WHAT YOU ARE ASKED TO DO: Every line from the line containing "wine glass (3rd" through the final line of the data is to be printed exactly; no other line is to appear.

DATASET EXCERPT:
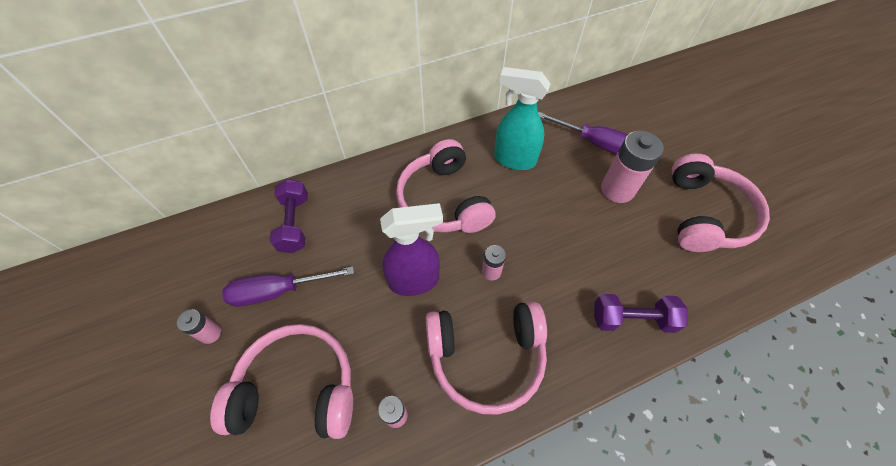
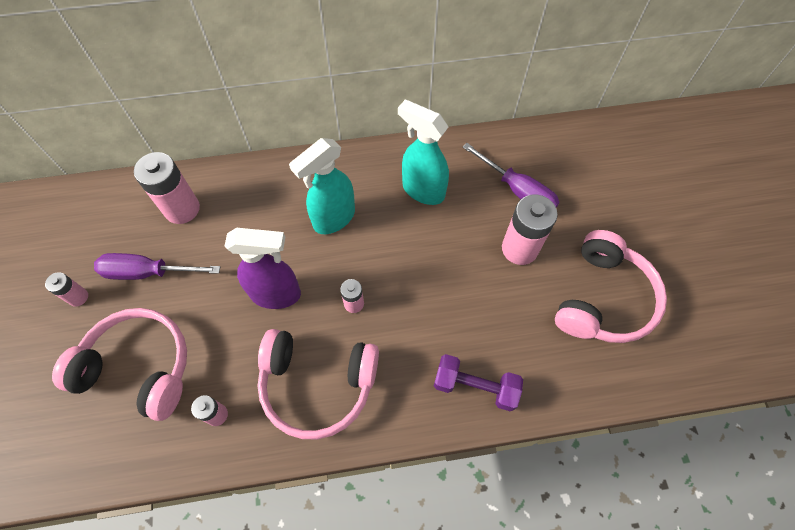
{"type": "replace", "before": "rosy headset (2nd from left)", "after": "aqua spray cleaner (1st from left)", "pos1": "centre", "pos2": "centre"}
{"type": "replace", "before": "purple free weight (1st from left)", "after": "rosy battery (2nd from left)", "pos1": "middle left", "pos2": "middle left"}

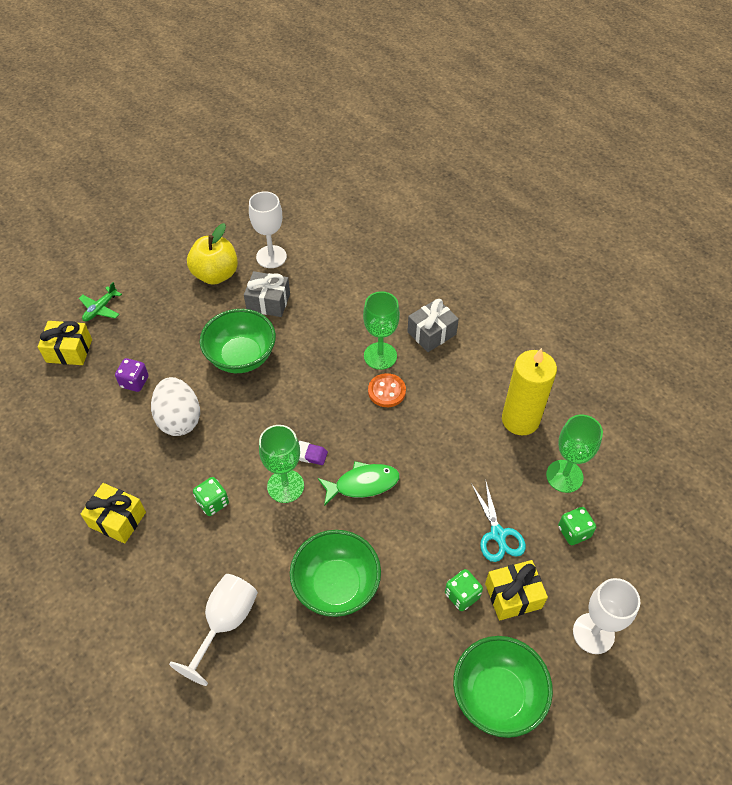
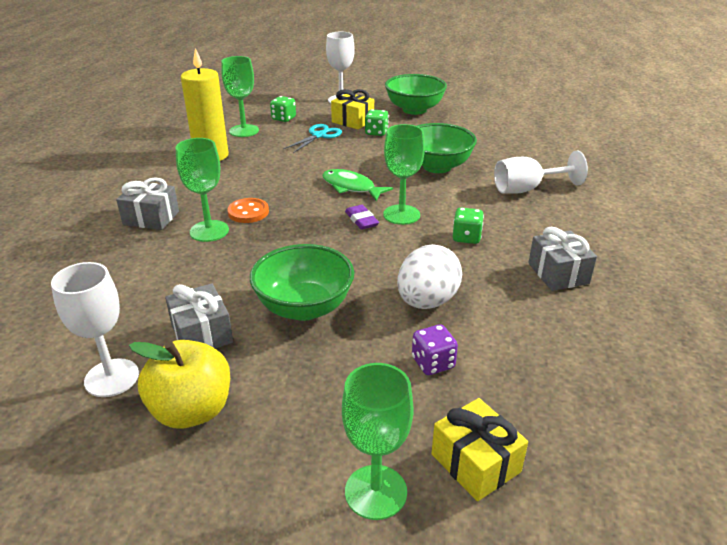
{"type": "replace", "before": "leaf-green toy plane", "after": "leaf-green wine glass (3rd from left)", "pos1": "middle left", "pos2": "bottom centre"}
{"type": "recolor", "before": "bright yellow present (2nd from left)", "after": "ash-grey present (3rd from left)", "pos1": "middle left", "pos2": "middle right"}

REPLY:
{"type": "replace", "before": "leaf-green toy plane", "after": "leaf-green wine glass (3rd from left)", "pos1": "middle left", "pos2": "bottom centre"}
{"type": "recolor", "before": "bright yellow present (2nd from left)", "after": "ash-grey present (3rd from left)", "pos1": "middle left", "pos2": "middle right"}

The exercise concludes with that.